Task
Quote, word for word, every line starting at the line that contains "(316, 501) = (223, 201): yellow lemon -> none" and ending with the last line of the records; include both of these lines and no others.

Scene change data

------------

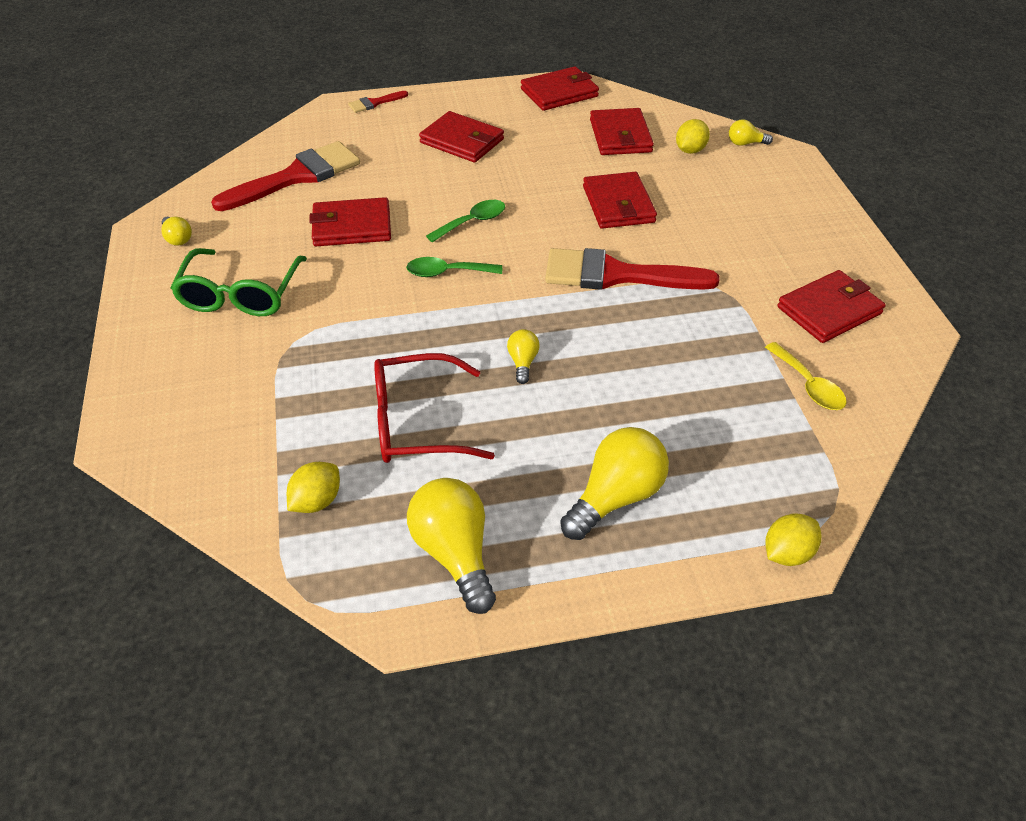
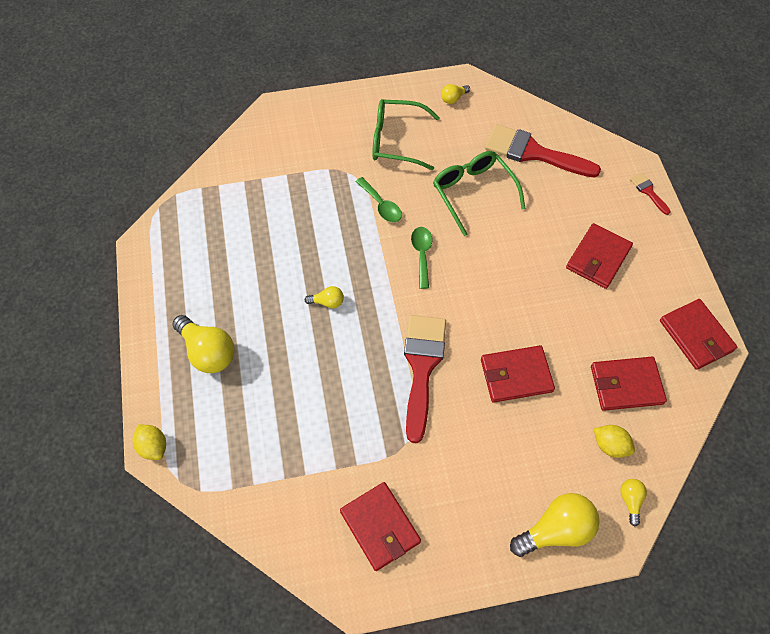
camera: 90 degrees right, 15 degrees up
(297, 176) = (533, 153): red brush -> red brush turned 150 degrees clockwise
(316, 501) = (223, 201): yellow lemon -> none
(351, 226) = (473, 192): red wallet -> green glasses
(416, 423) = (277, 244): red glasses -> none
(455, 553) = (179, 268): yellow light bulb -> yellow light bulb (556, 530)
(472, 222) = (484, 269): green spoon -> green spoon (381, 205)
(808, 385) = (296, 491): yellow spoon -> none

------------

Solved problem
(316, 501) = (223, 201): yellow lemon -> none
(351, 226) = (473, 192): red wallet -> green glasses
(416, 423) = (277, 244): red glasses -> none
(455, 553) = (179, 268): yellow light bulb -> yellow light bulb (556, 530)
(472, 222) = (484, 269): green spoon -> green spoon (381, 205)
(808, 385) = (296, 491): yellow spoon -> none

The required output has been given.